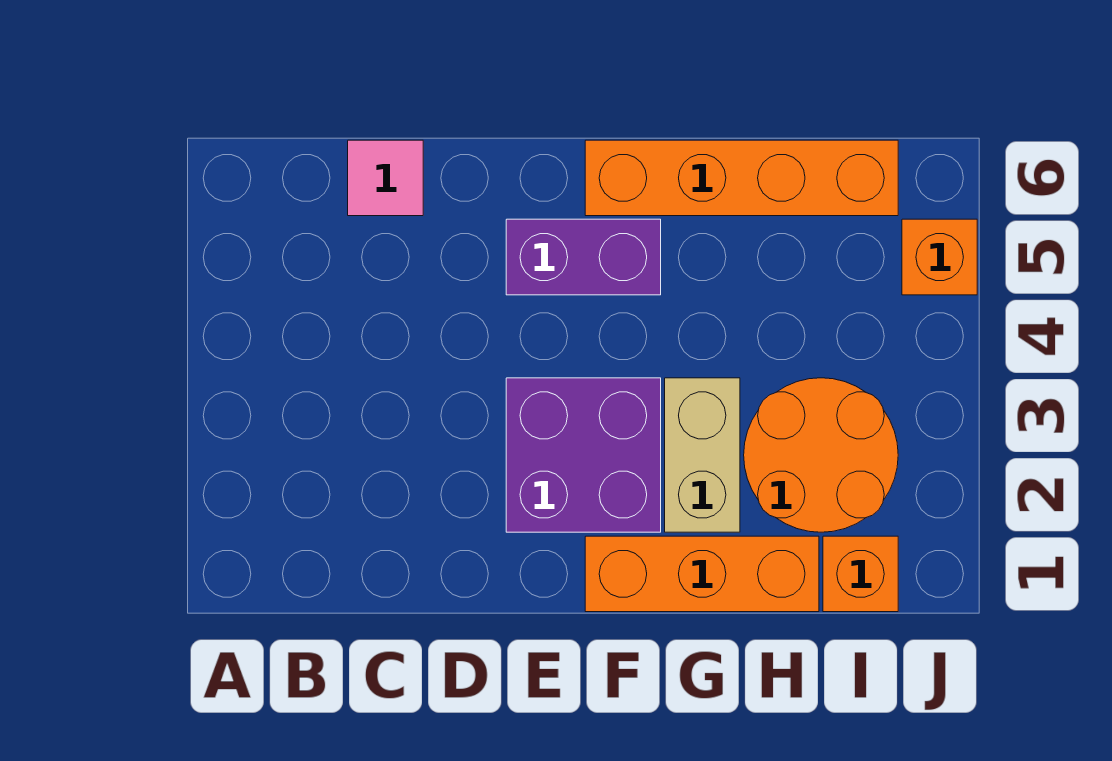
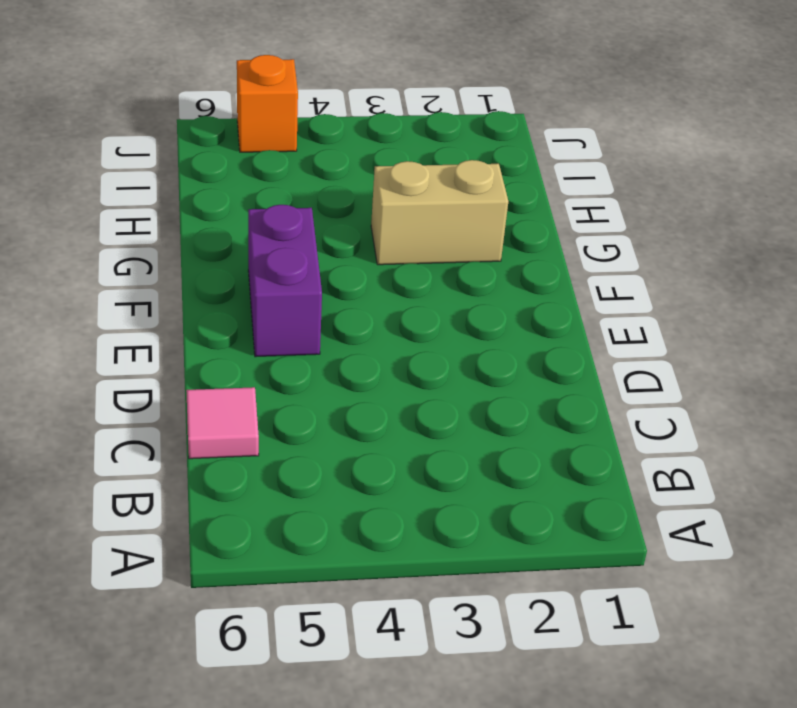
none -> purple brick E2:F3 level 1
none -> orange brick F1:H1 level 1

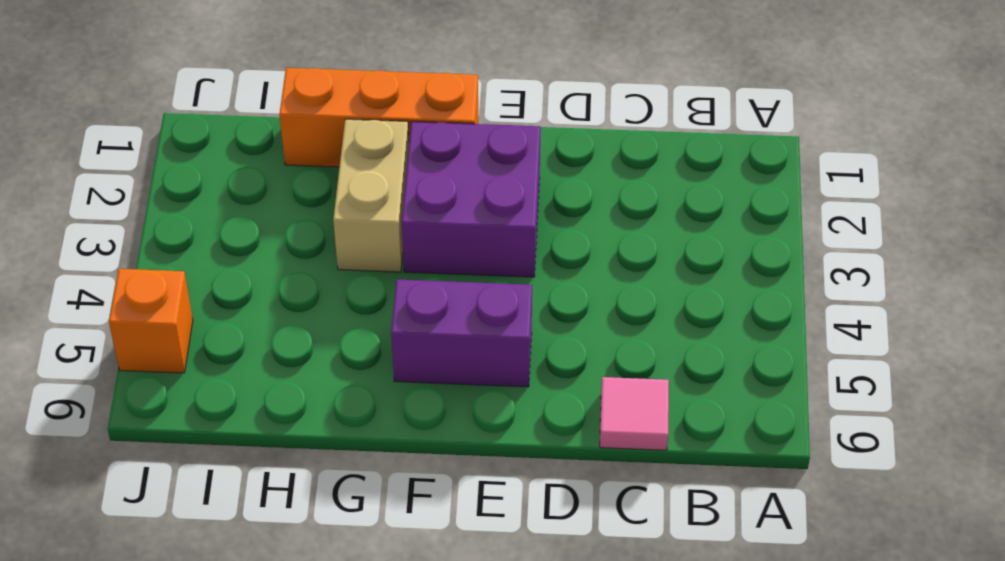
none -> orange brick F6:I6 level 1
none -> orange round brick H2:I3 level 1

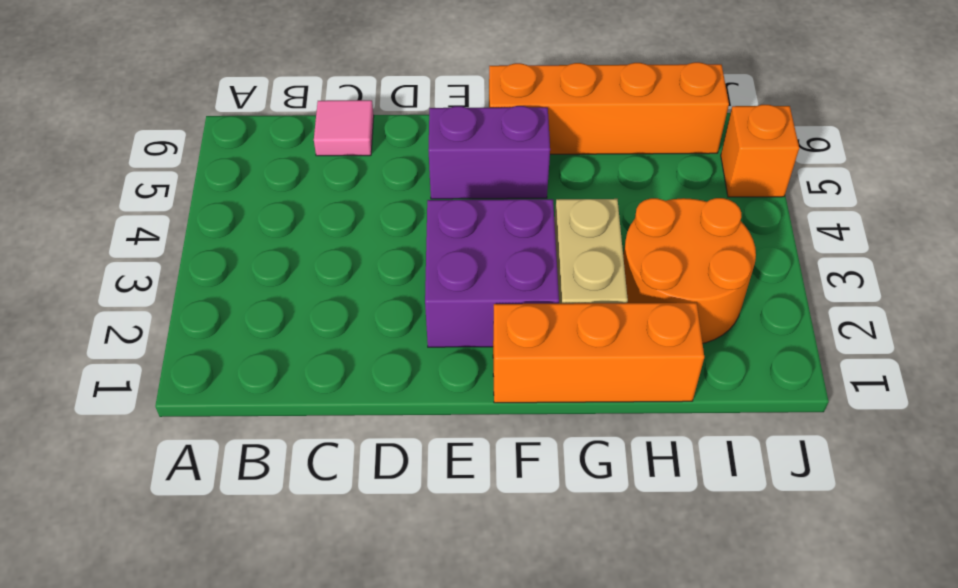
none -> orange brick I1 level 1

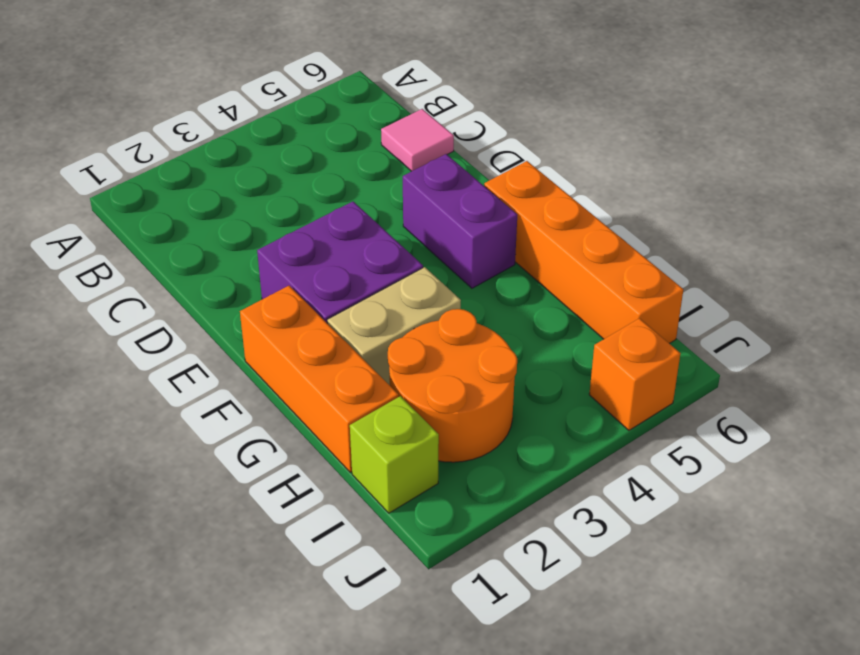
lime brick I1 level 1 -> orange brick I1 level 1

#### WORK TO BE COMPLETED
Excluding every picture, set down the listing exactly.

#### OUTPUT
none -> purple brick E2:F3 level 1
none -> orange brick F1:H1 level 1

none -> orange brick F6:I6 level 1
none -> orange round brick H2:I3 level 1

none -> orange brick I1 level 1

lime brick I1 level 1 -> orange brick I1 level 1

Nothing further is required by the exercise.